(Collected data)
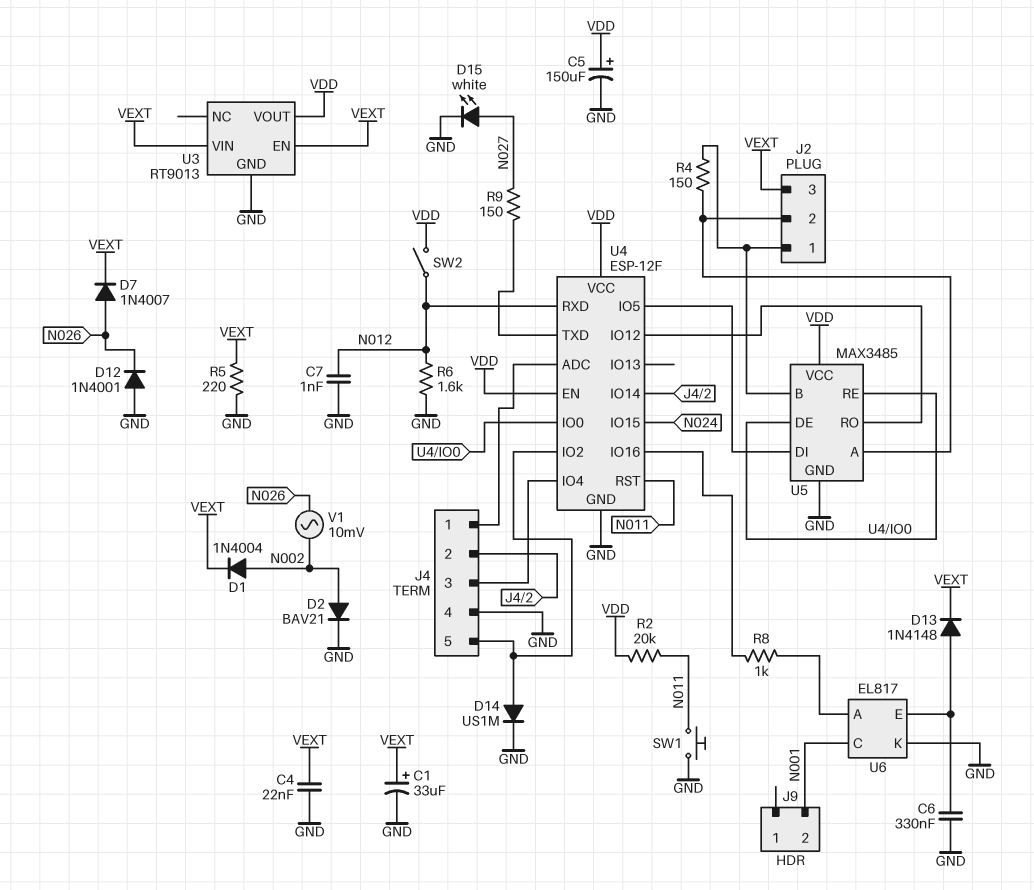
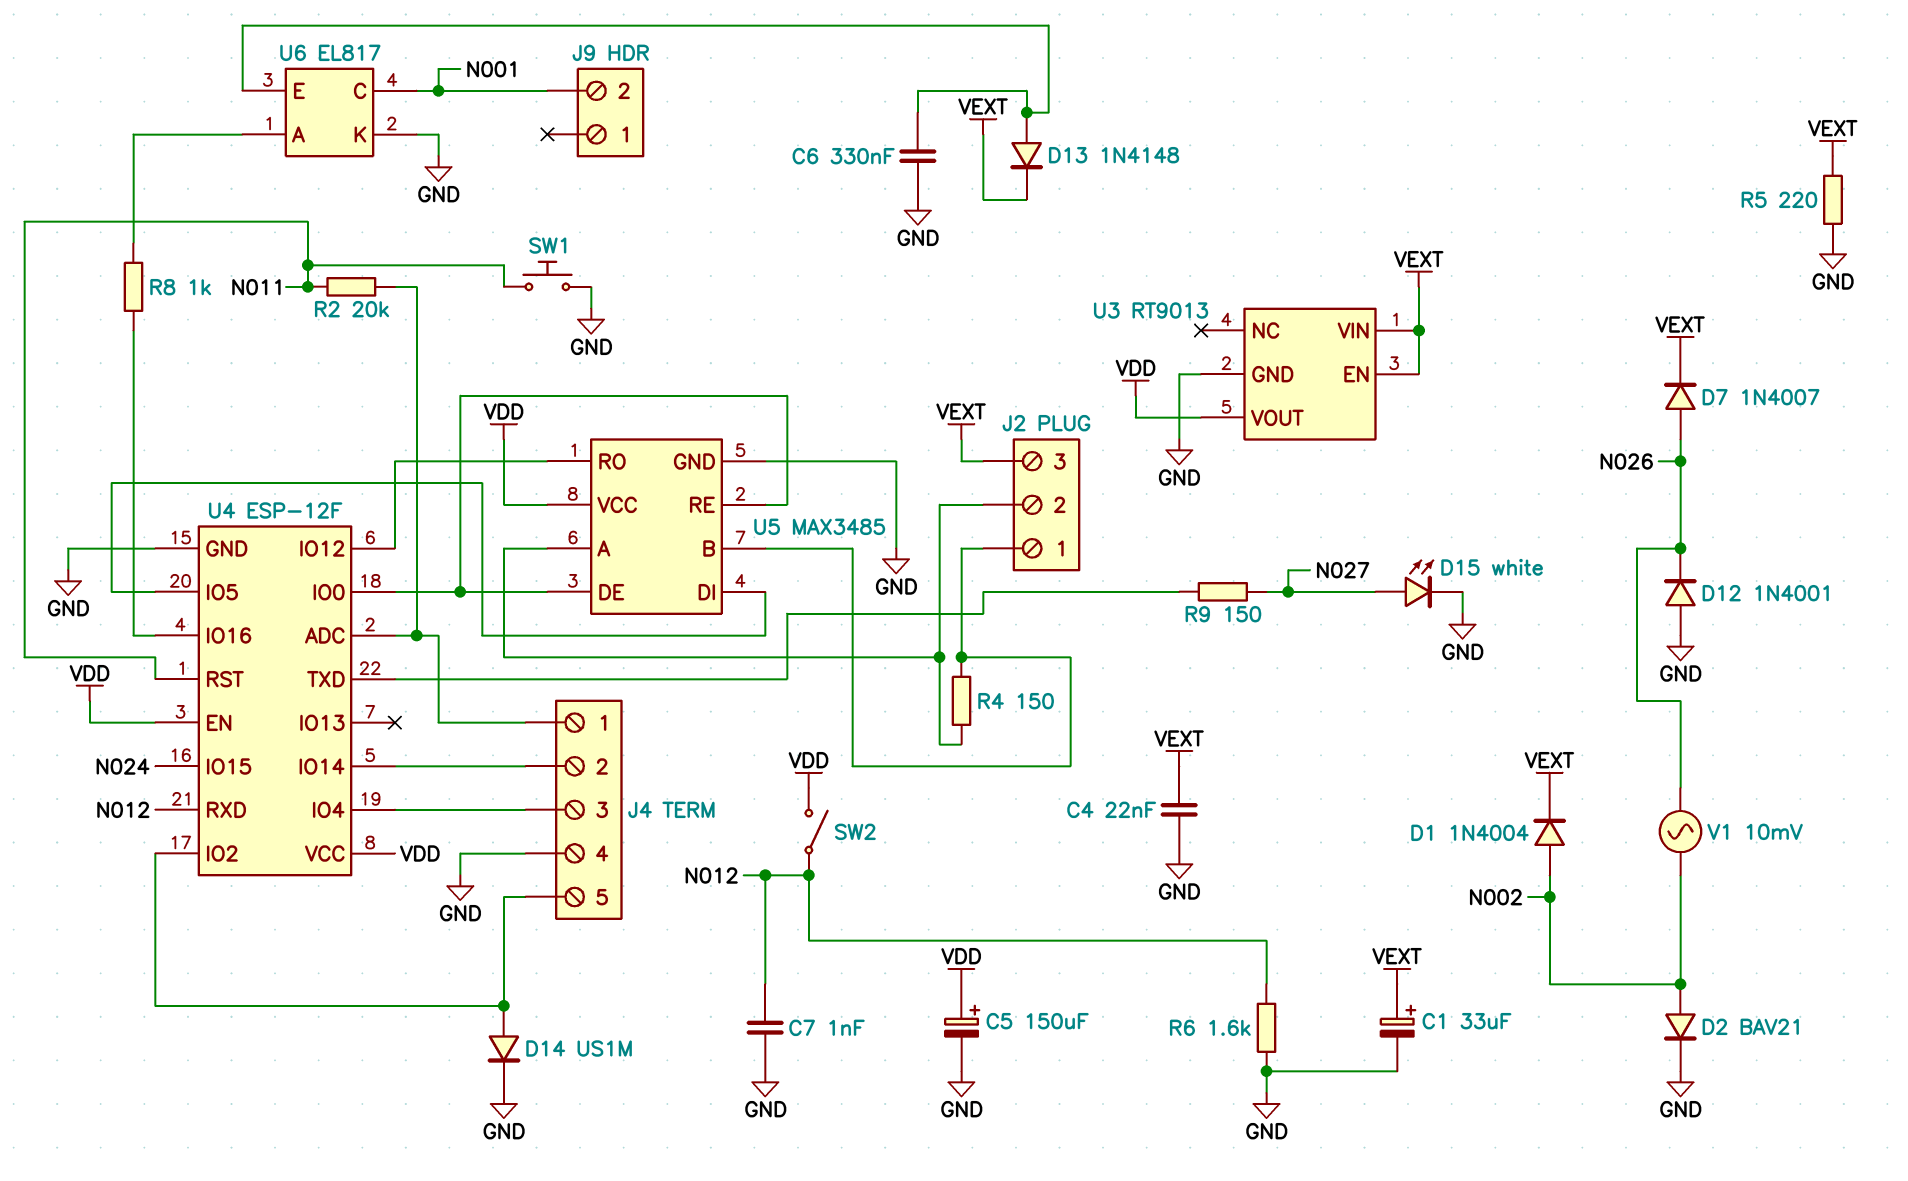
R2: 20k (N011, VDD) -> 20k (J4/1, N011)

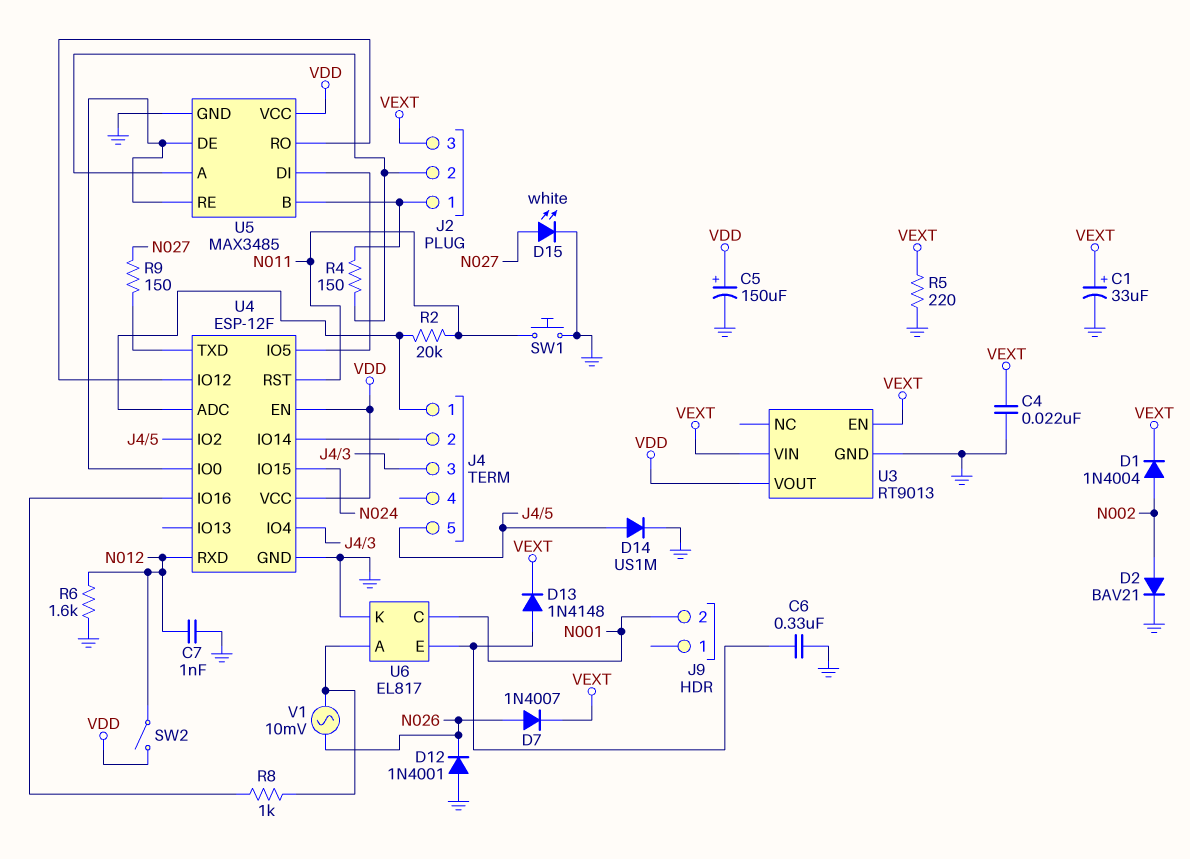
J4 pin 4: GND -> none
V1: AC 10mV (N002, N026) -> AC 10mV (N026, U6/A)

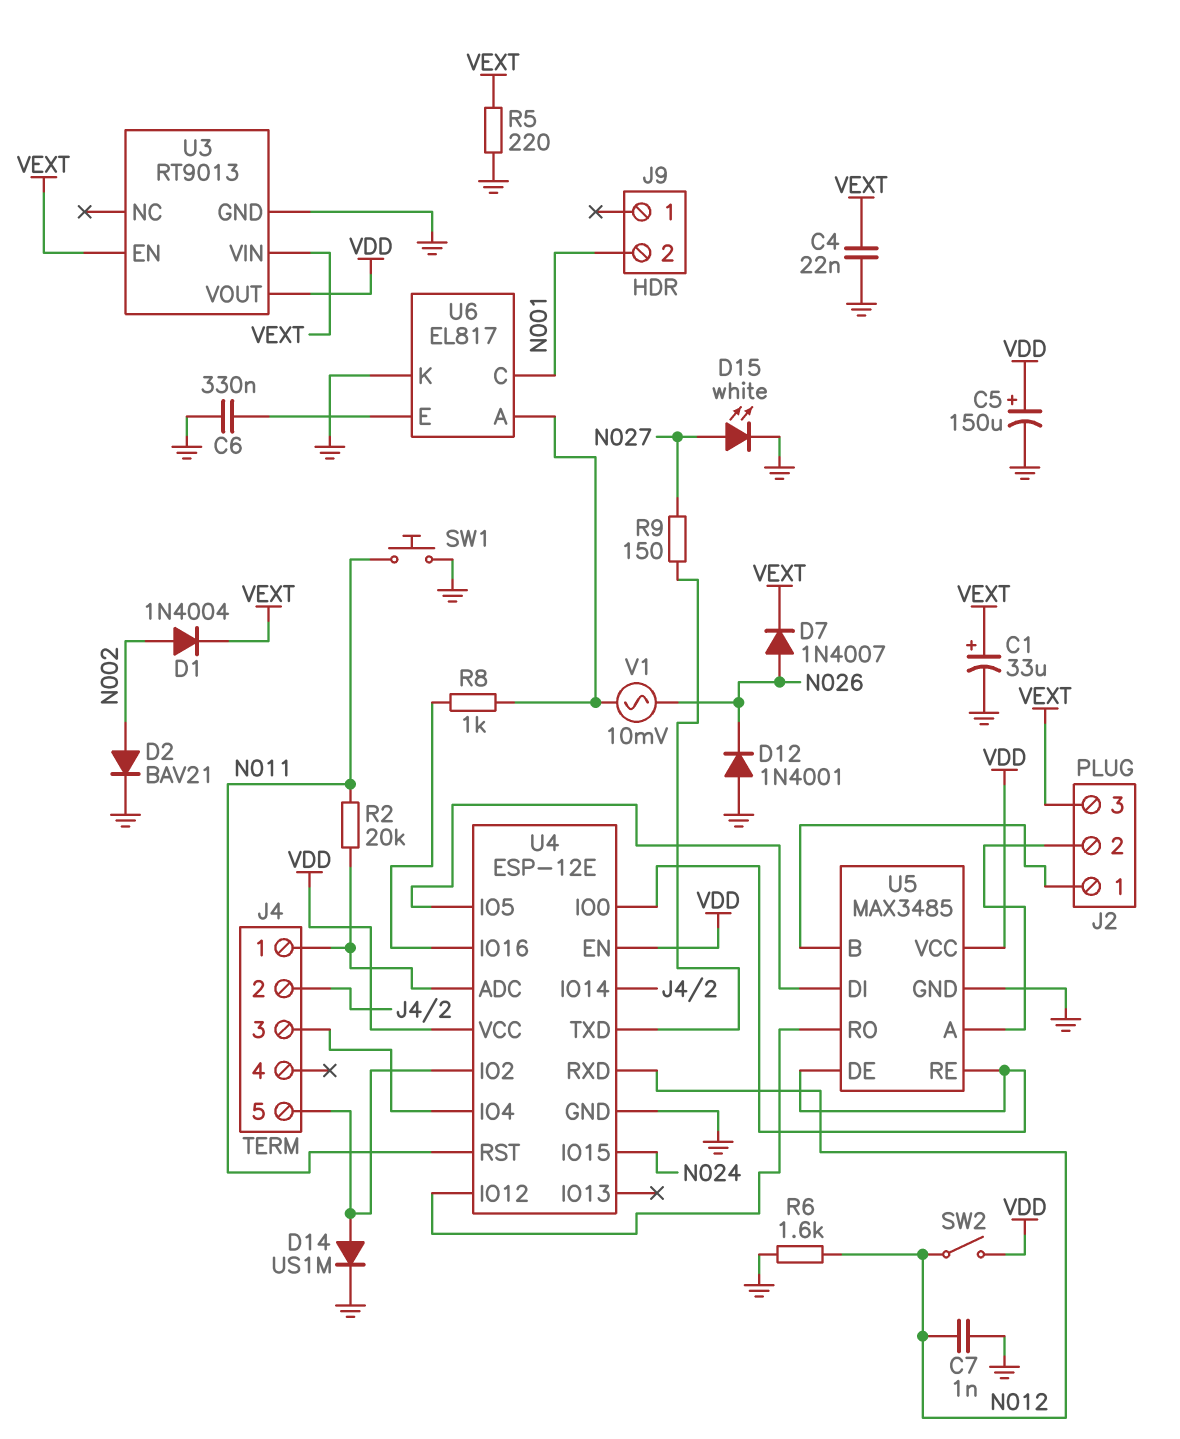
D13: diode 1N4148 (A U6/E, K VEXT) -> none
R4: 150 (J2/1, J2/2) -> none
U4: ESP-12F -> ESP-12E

### ASSIGNMENT
Pictures are to be dropped; every line of the records is to be returned unchanged.

### FINAL ANSWER
R2: 20k (N011, VDD) -> 20k (J4/1, N011)

J4 pin 4: GND -> none
V1: AC 10mV (N002, N026) -> AC 10mV (N026, U6/A)

D13: diode 1N4148 (A U6/E, K VEXT) -> none
R4: 150 (J2/1, J2/2) -> none
U4: ESP-12F -> ESP-12E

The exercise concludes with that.